Segment Start: DATA SECTION

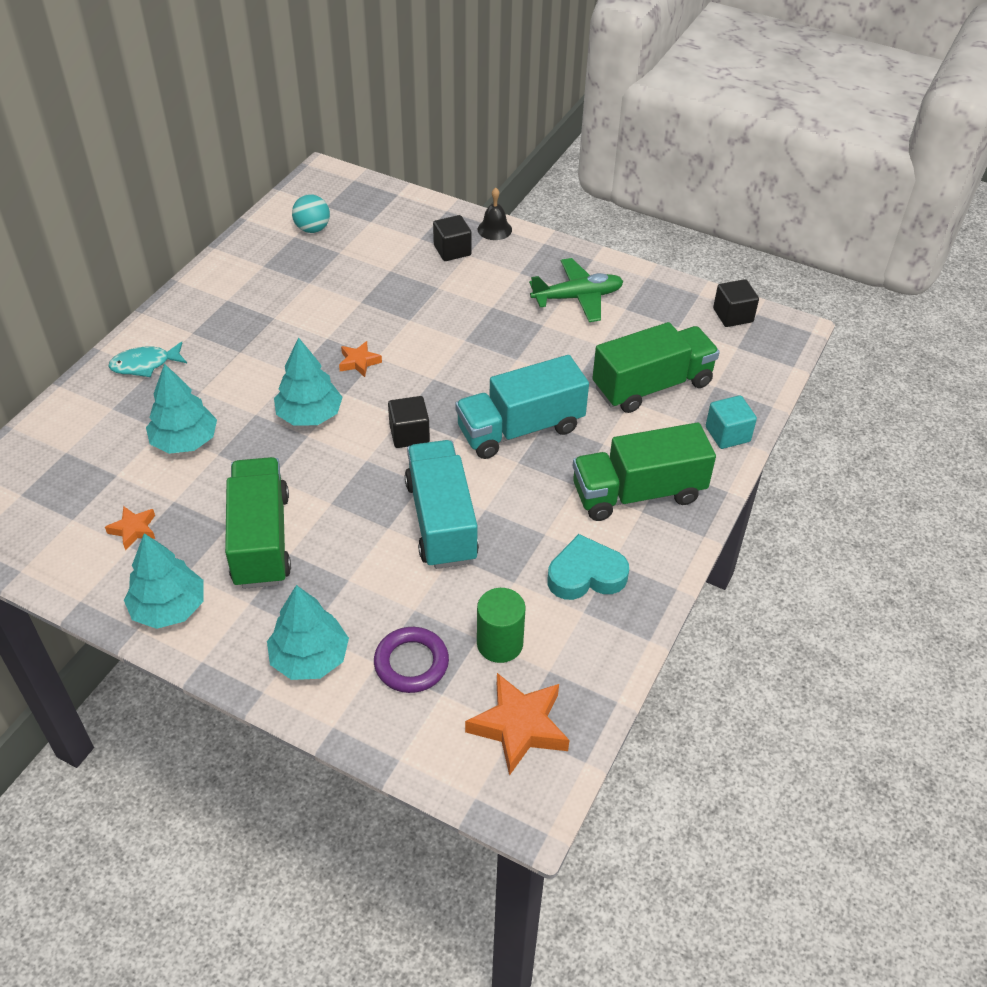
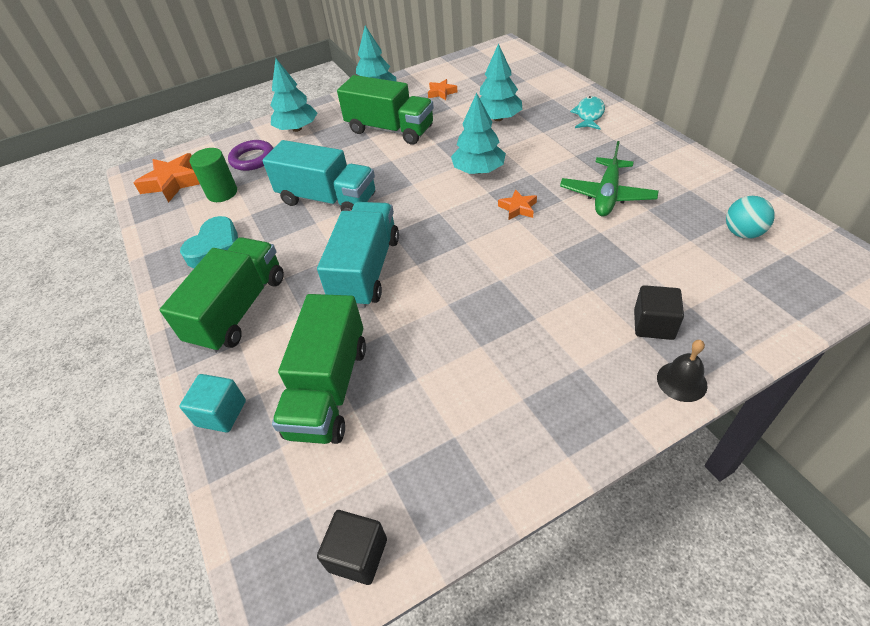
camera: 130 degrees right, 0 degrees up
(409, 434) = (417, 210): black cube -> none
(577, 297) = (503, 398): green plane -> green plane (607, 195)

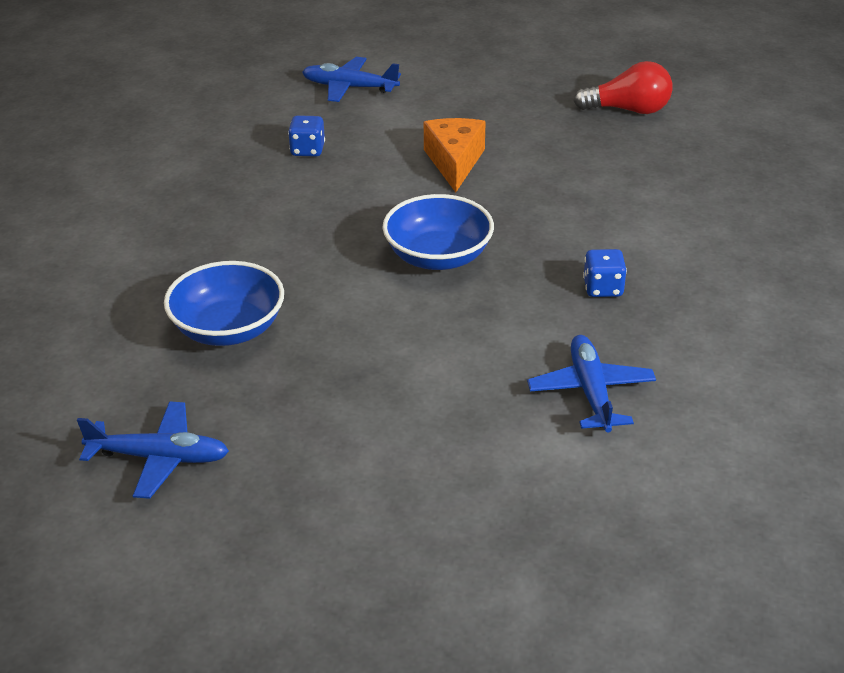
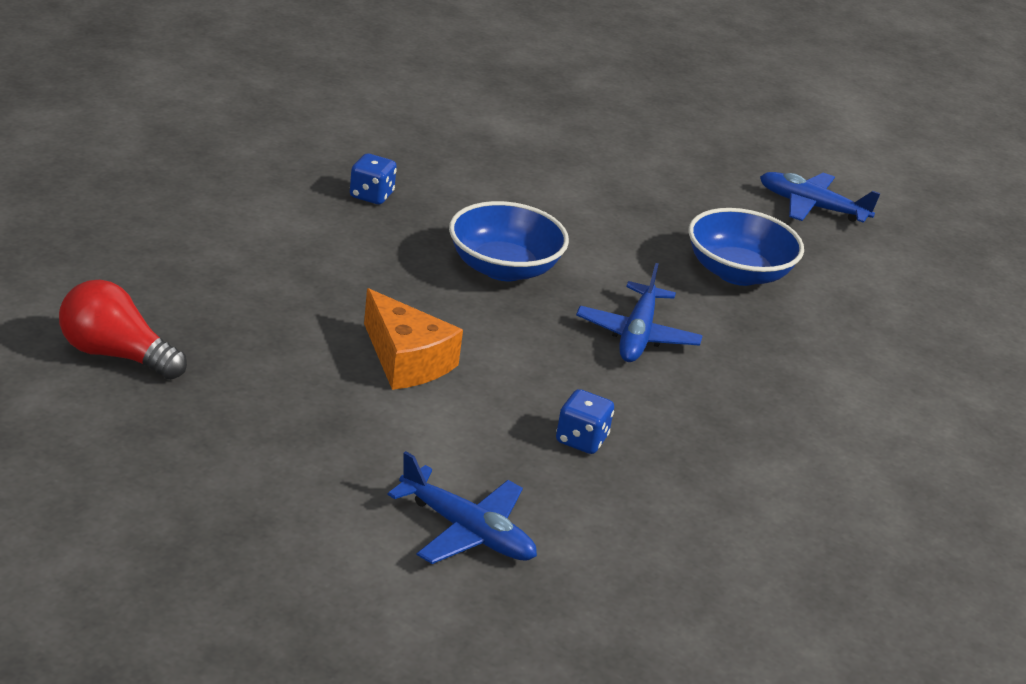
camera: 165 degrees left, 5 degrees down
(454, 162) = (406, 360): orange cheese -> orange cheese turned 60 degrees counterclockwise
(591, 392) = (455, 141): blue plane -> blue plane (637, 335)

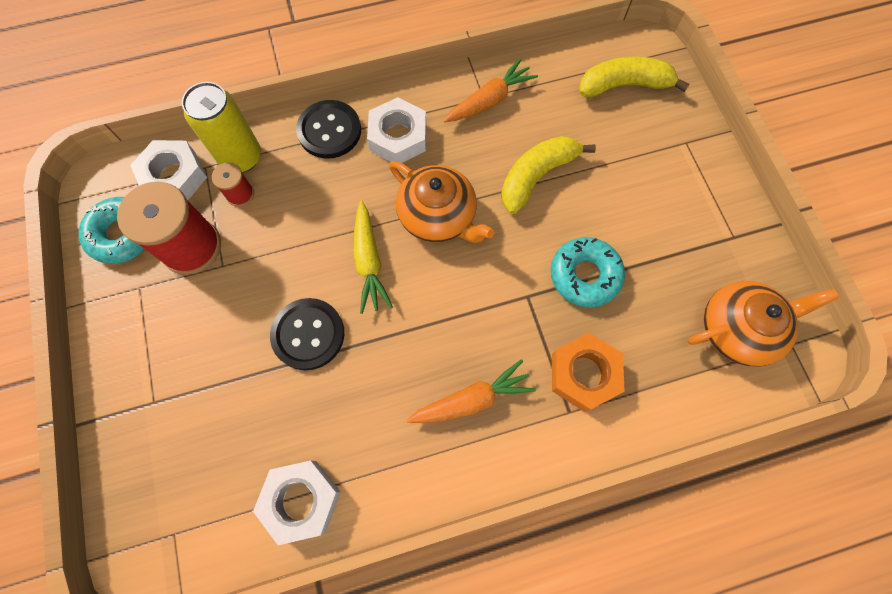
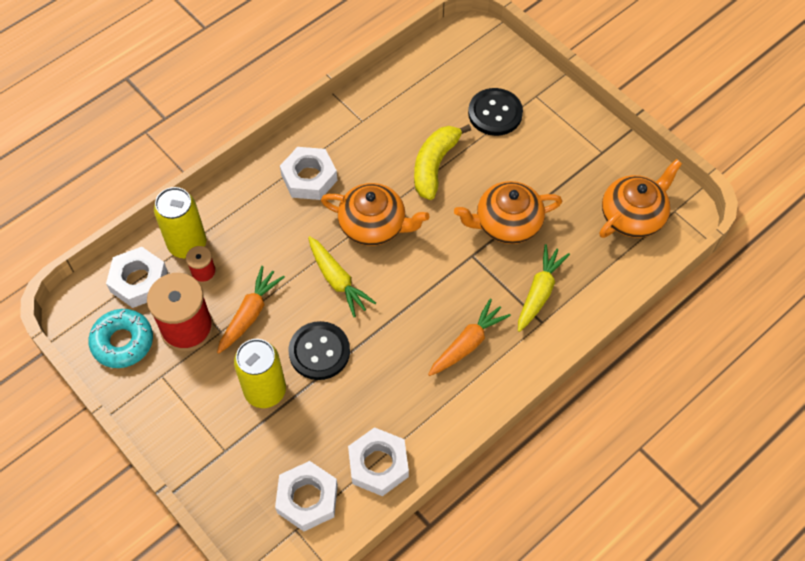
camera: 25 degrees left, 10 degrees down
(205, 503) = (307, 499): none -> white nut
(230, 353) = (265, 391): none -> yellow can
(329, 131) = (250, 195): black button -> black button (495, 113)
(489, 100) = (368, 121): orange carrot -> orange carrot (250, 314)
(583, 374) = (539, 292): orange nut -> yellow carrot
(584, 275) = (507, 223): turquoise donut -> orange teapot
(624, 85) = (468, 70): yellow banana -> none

Segment End: DATA SECTION

When you copy the data above, reproduce each line exactly and skip every image.

* _YOUR RESPONSE_:
camera: 130 degrees right, 0 degrees up
(409, 434) = (417, 210): black cube -> none
(577, 297) = (503, 398): green plane -> green plane (607, 195)

camera: 165 degrees left, 5 degrees down
(454, 162) = (406, 360): orange cheese -> orange cheese turned 60 degrees counterclockwise
(591, 392) = (455, 141): blue plane -> blue plane (637, 335)

camera: 25 degrees left, 10 degrees down
(205, 503) = (307, 499): none -> white nut
(230, 353) = (265, 391): none -> yellow can
(329, 131) = (250, 195): black button -> black button (495, 113)
(489, 100) = (368, 121): orange carrot -> orange carrot (250, 314)
(583, 374) = (539, 292): orange nut -> yellow carrot
(584, 275) = (507, 223): turquoise donut -> orange teapot
(624, 85) = (468, 70): yellow banana -> none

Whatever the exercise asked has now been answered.